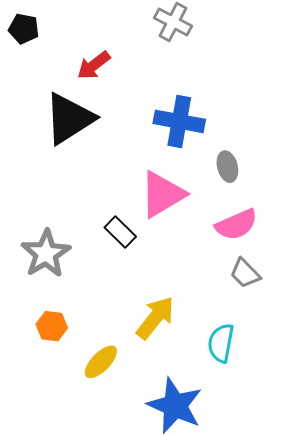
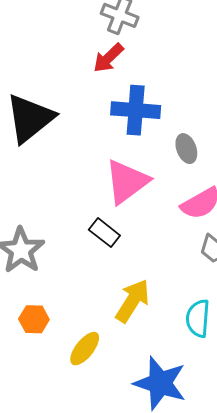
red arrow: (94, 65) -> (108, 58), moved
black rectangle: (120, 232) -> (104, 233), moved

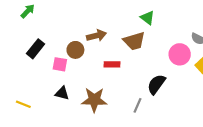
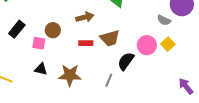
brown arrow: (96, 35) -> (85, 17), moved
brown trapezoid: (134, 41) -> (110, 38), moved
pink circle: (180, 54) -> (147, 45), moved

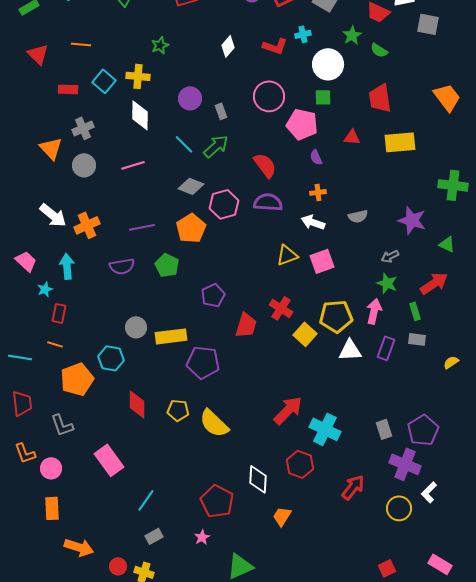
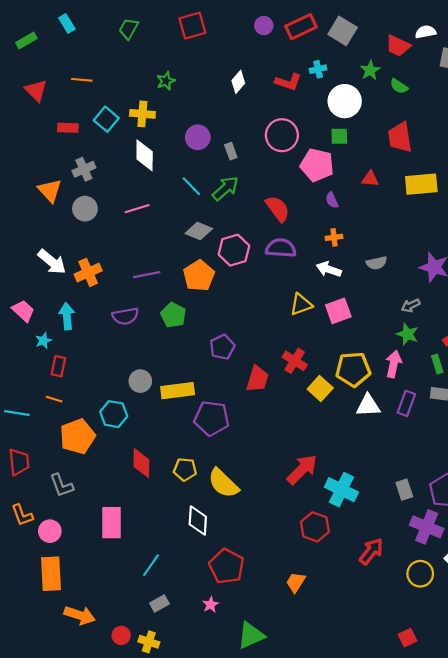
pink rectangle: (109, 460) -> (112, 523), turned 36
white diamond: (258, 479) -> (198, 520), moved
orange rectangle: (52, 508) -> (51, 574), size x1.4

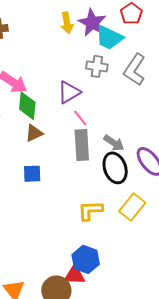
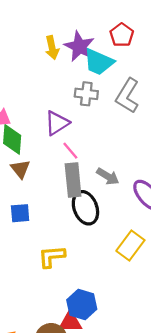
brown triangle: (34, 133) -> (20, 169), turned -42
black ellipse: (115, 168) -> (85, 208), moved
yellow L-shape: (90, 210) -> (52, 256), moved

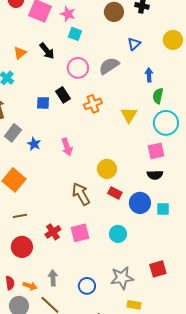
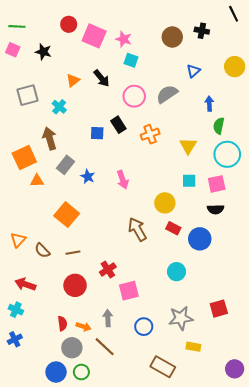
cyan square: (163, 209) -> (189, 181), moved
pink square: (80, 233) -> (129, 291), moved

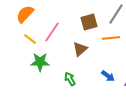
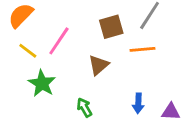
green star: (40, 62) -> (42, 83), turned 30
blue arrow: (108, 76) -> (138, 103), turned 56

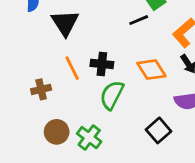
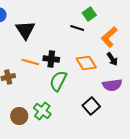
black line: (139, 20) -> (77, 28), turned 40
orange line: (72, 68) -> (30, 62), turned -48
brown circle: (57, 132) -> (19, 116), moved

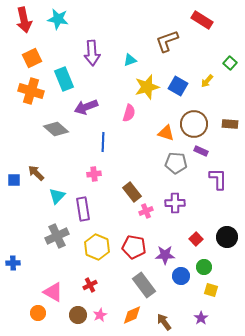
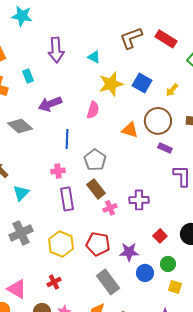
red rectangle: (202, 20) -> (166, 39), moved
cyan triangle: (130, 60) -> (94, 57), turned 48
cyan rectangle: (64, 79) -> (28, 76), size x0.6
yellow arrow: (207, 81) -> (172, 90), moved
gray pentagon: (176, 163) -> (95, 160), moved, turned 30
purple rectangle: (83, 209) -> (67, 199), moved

---*---

Please output all the data exactly as given, with the pictures omitted.

red arrow: (94, 65) -> (108, 58), moved
black rectangle: (120, 232) -> (104, 233), moved

brown arrow: (96, 35) -> (85, 17), moved
brown trapezoid: (134, 41) -> (110, 38), moved
pink circle: (180, 54) -> (147, 45), moved

pink rectangle: (109, 460) -> (112, 523), turned 36
white diamond: (258, 479) -> (198, 520), moved
orange rectangle: (52, 508) -> (51, 574), size x1.4

brown triangle: (34, 133) -> (20, 169), turned -42
black ellipse: (115, 168) -> (85, 208), moved
yellow L-shape: (90, 210) -> (52, 256), moved

cyan square: (163, 209) -> (189, 181), moved
pink square: (80, 233) -> (129, 291), moved

green star: (40, 62) -> (42, 83), turned 30
blue arrow: (108, 76) -> (138, 103), turned 56

black line: (139, 20) -> (77, 28), turned 40
orange line: (72, 68) -> (30, 62), turned -48
brown circle: (57, 132) -> (19, 116), moved

red rectangle: (202, 20) -> (166, 39), moved
cyan triangle: (130, 60) -> (94, 57), turned 48
cyan rectangle: (64, 79) -> (28, 76), size x0.6
yellow arrow: (207, 81) -> (172, 90), moved
gray pentagon: (176, 163) -> (95, 160), moved, turned 30
purple rectangle: (83, 209) -> (67, 199), moved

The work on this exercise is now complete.